** TASK **
Return an exact copy of the lines from the one holding "(249, 228) = (901, 285): turquoise" to the end of the data, including both the starting and final lines. Leave the pictures out.
+--
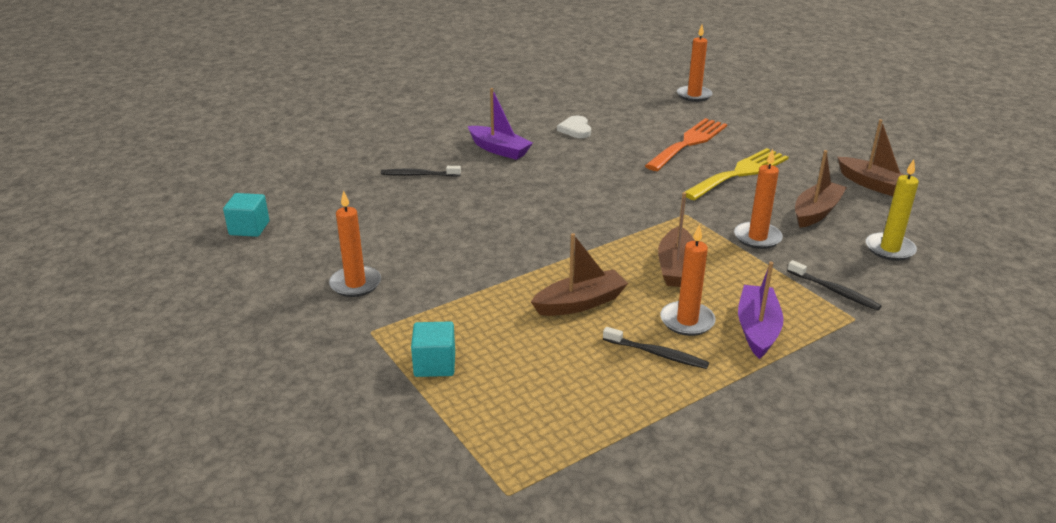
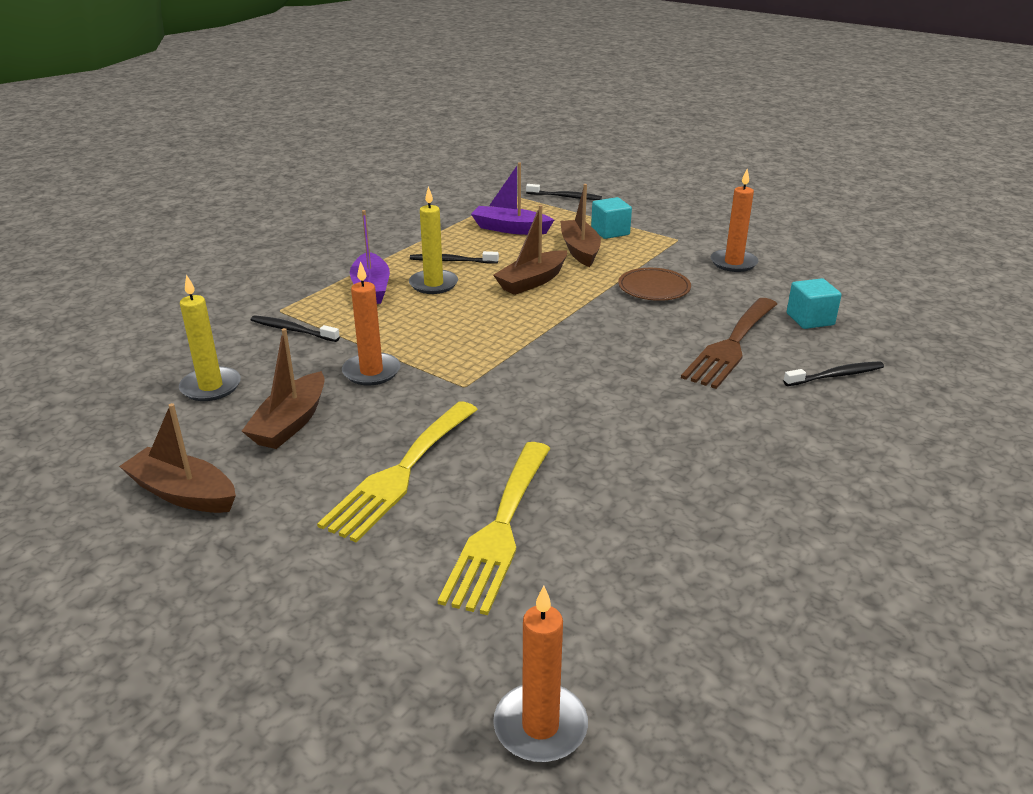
camera: 160 degrees right, 0 degrees up
(249, 228) = (901, 285): turquoise cube -> turquoise cube (810, 319)
(429, 467) = (565, 197): none -> black toothbrush
(462, 206) = (731, 345): none -> brown fork
(467, 270) = (654, 288): none -> brown plate
(499, 150) = (788, 441): purple boat -> purple boat (510, 229)
(575, 129) = (715, 519): white heart -> none
(676, 267) = (456, 324): brown boat -> brown boat (580, 250)
(687, 321) = (433, 284): orange candle -> yellow candle
(689, 143) = (500, 529): orange fork -> yellow fork

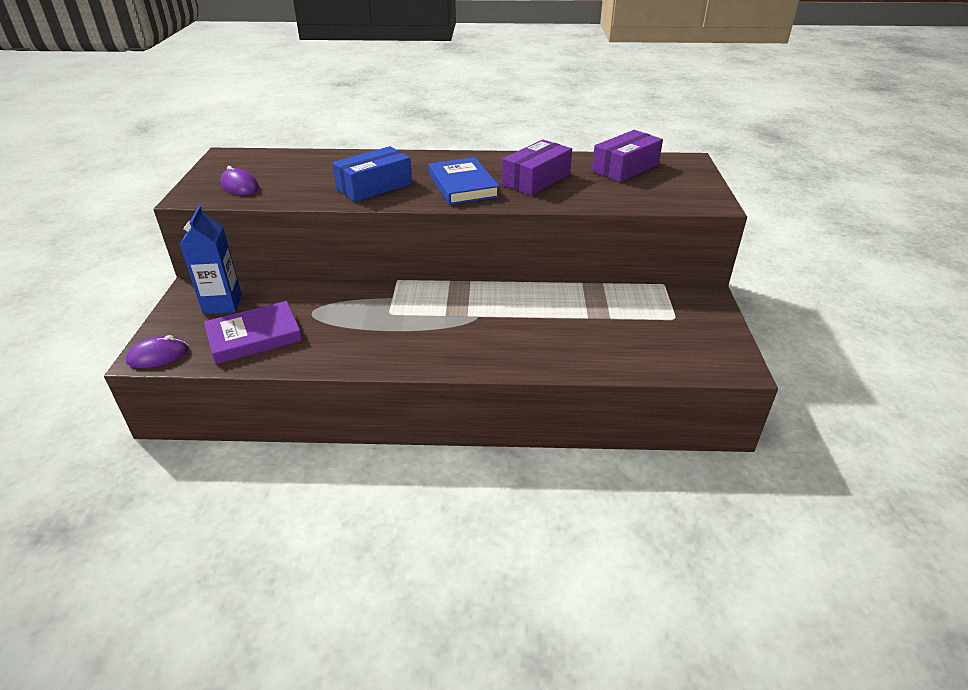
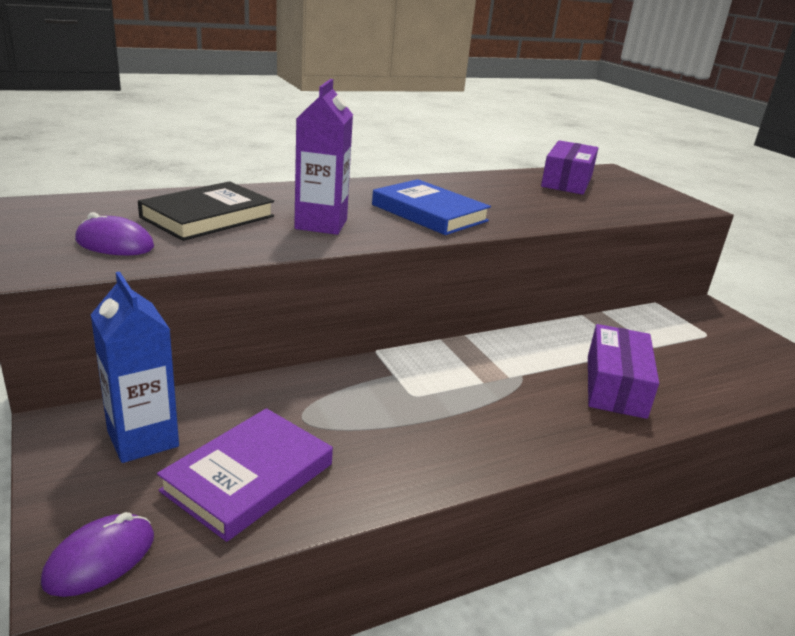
camera: 30 degrees left, 10 degrees down
(310, 173) = (208, 217): none -> black book
(374, 186) = (321, 224): blue box -> purple carton
(536, 179) = (499, 199): purple box -> purple box (615, 386)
+--
** SOLUTION TO THIS EXERCISE **
(249, 228) = (901, 285): turquoise cube -> turquoise cube (810, 319)
(429, 467) = (565, 197): none -> black toothbrush
(462, 206) = (731, 345): none -> brown fork
(467, 270) = (654, 288): none -> brown plate
(499, 150) = (788, 441): purple boat -> purple boat (510, 229)
(575, 129) = (715, 519): white heart -> none
(676, 267) = (456, 324): brown boat -> brown boat (580, 250)
(687, 321) = (433, 284): orange candle -> yellow candle
(689, 143) = (500, 529): orange fork -> yellow fork

camera: 30 degrees left, 10 degrees down
(310, 173) = (208, 217): none -> black book
(374, 186) = (321, 224): blue box -> purple carton
(536, 179) = (499, 199): purple box -> purple box (615, 386)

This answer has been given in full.